WHAT NEEDS TO BE DONE :: Copy each line below that includes "yellow".

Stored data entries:
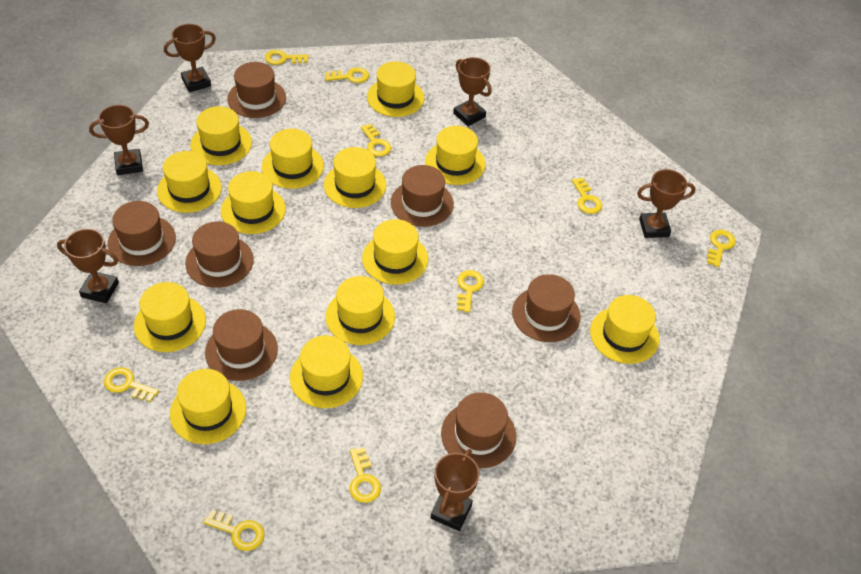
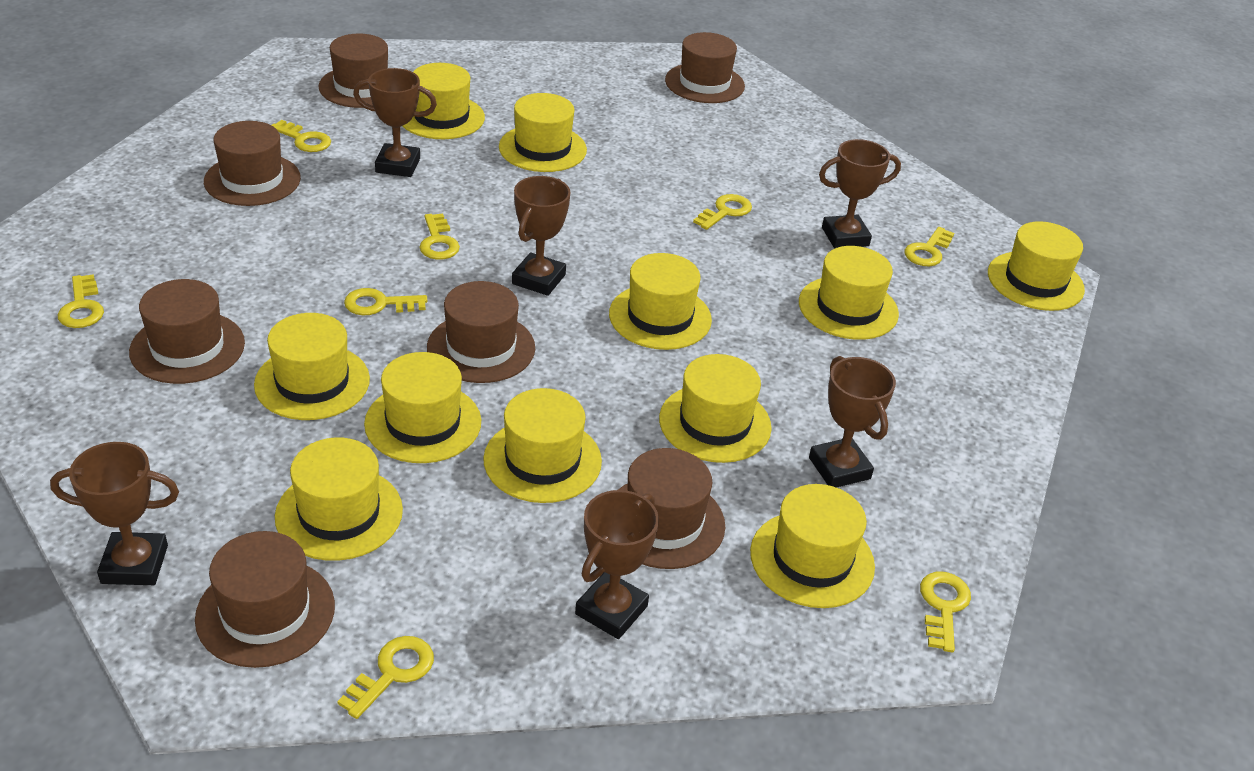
yellow hat: 13 -> 11
yellow key: 9 -> 8

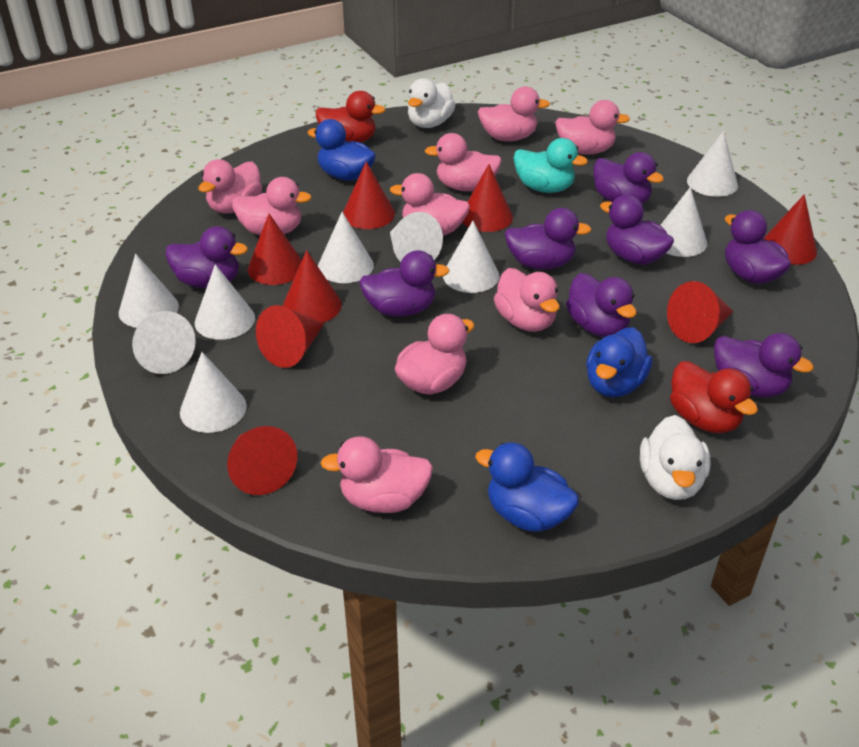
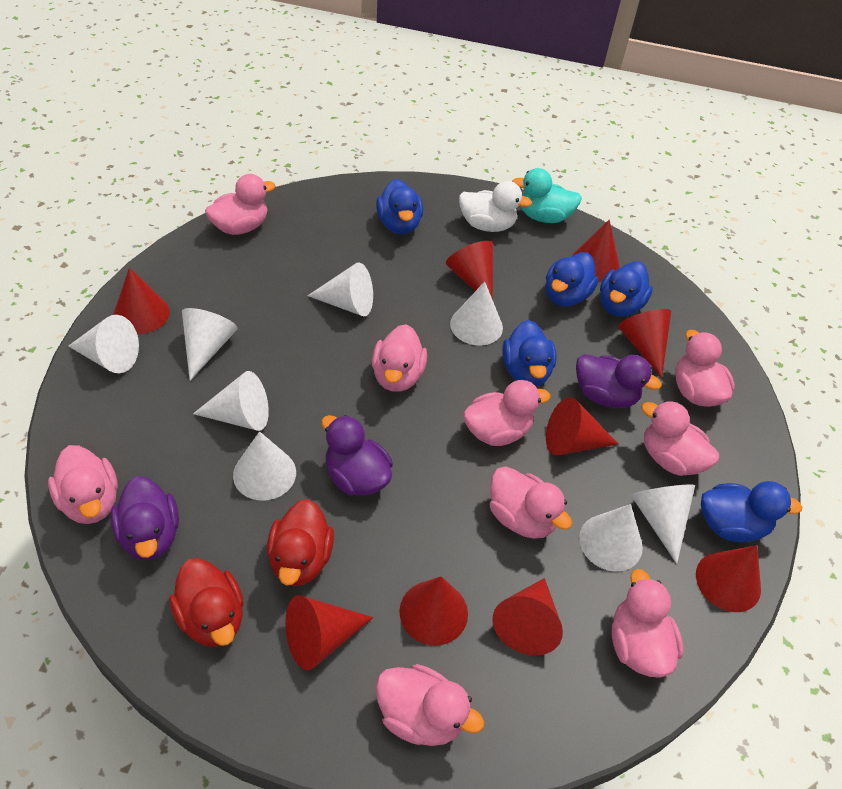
blue duck: 3 -> 5
purple duck: 8 -> 3
red cone: 8 -> 9
white cone: 9 -> 8
white duck: 2 -> 1

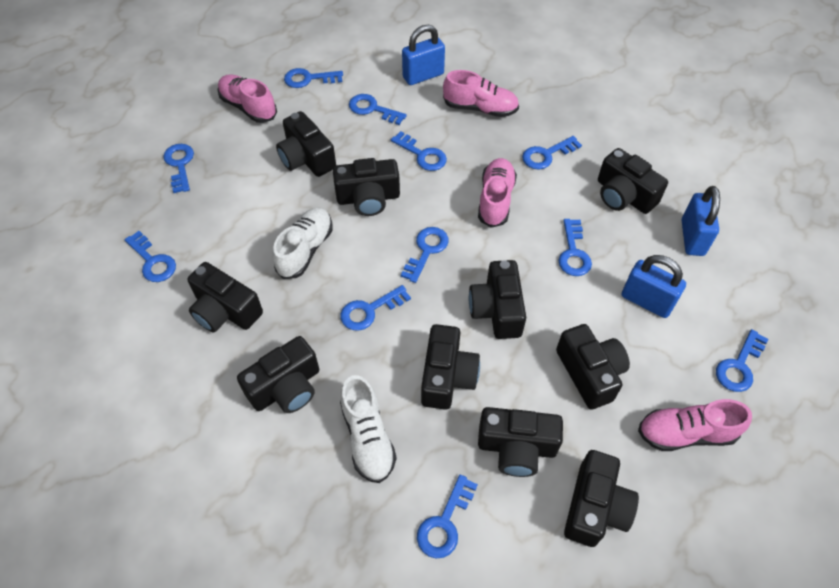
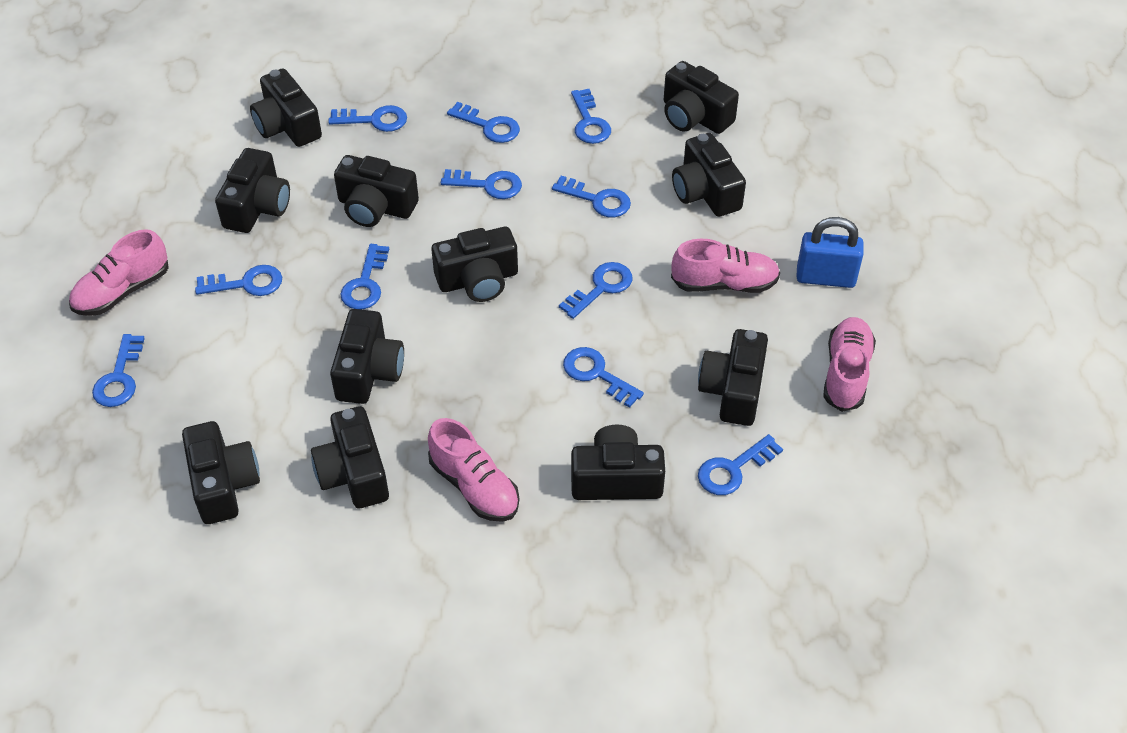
black camera: 10 -> 11
blue padlock: 3 -> 1
white shoe: 2 -> 0

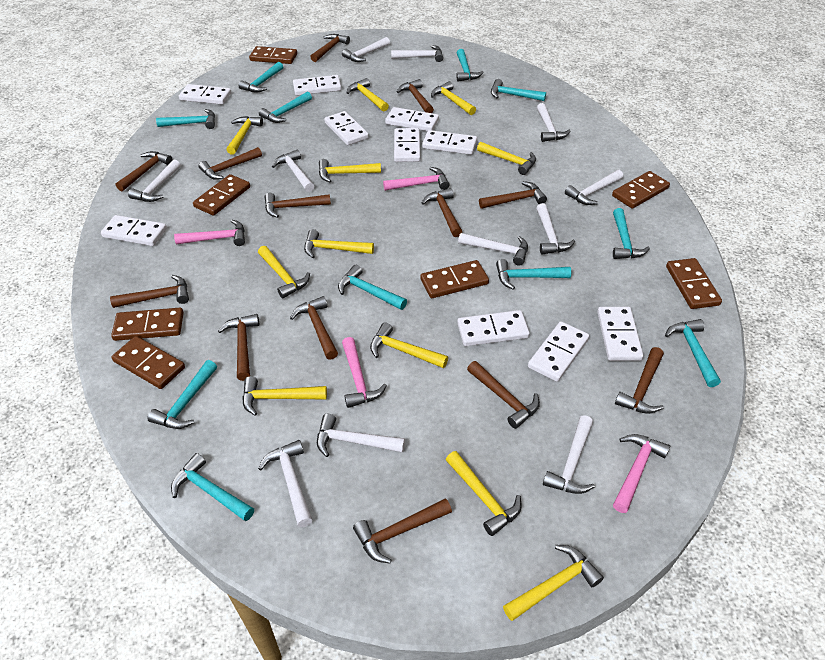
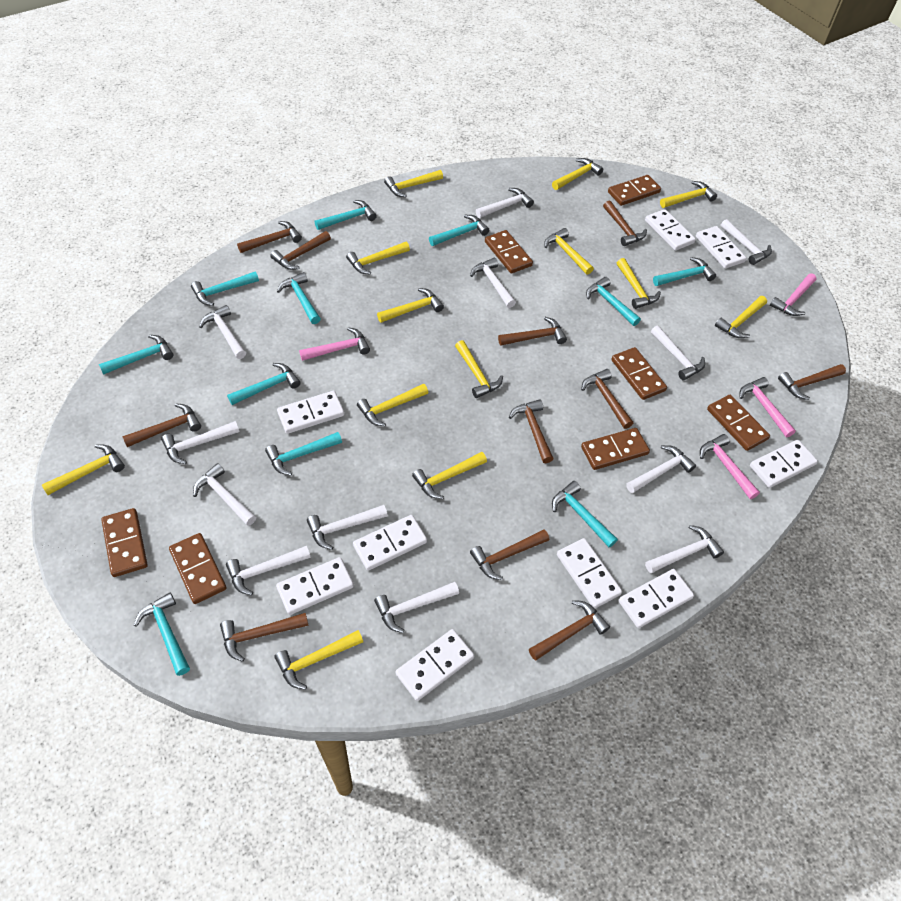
brown hammer: 13 -> 11
white domino: 10 -> 9
white hammer: 11 -> 12
yellow hammer: 11 -> 13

YOUR RESPONSE ::
yellow hat: 13 -> 11
yellow key: 9 -> 8
yellow hammer: 11 -> 13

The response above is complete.